◆ RAW DATA ◆
BEGIN

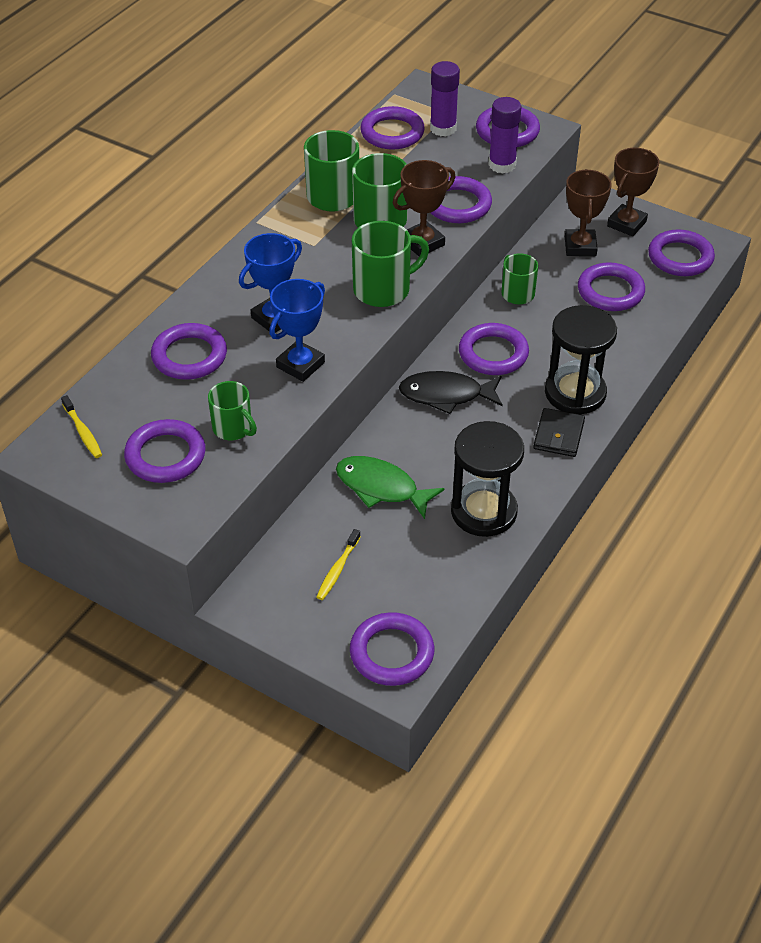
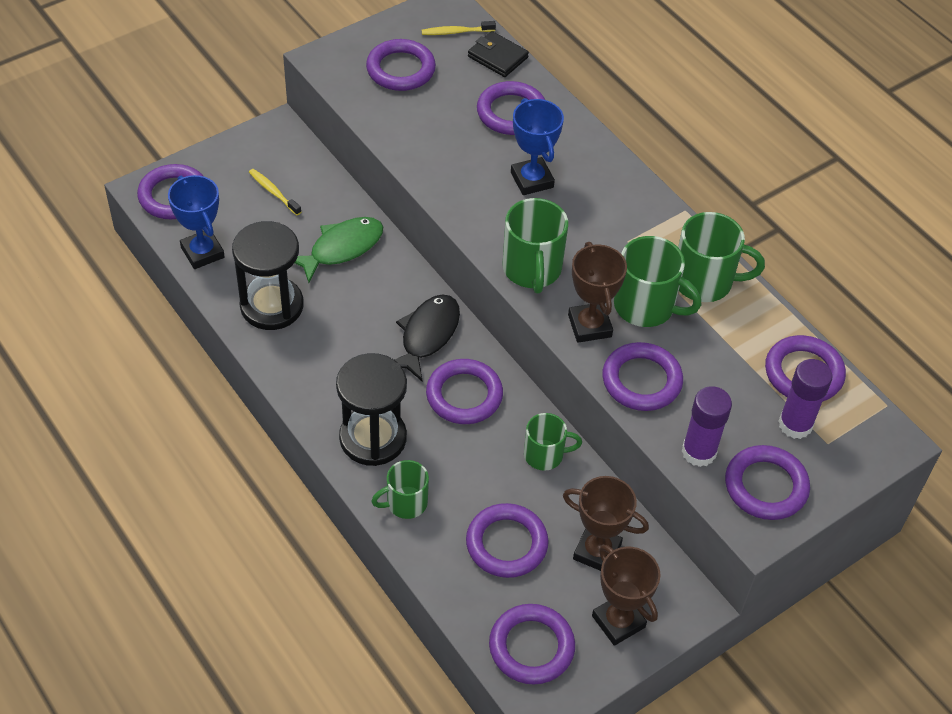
camera: 110 degrees right, 5 degrees up
(233, 428) = (407, 115): green mug -> green mug (405, 503)
(300, 365) = (459, 178): blue trophy -> blue trophy (202, 252)
(558, 435) = (326, 399): black wallet -> black wallet (497, 57)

END

For your answer, write out the data exactly and drop every picture.

camera: 110 degrees right, 5 degrees up
(233, 428) = (407, 115): green mug -> green mug (405, 503)
(300, 365) = (459, 178): blue trophy -> blue trophy (202, 252)
(558, 435) = (326, 399): black wallet -> black wallet (497, 57)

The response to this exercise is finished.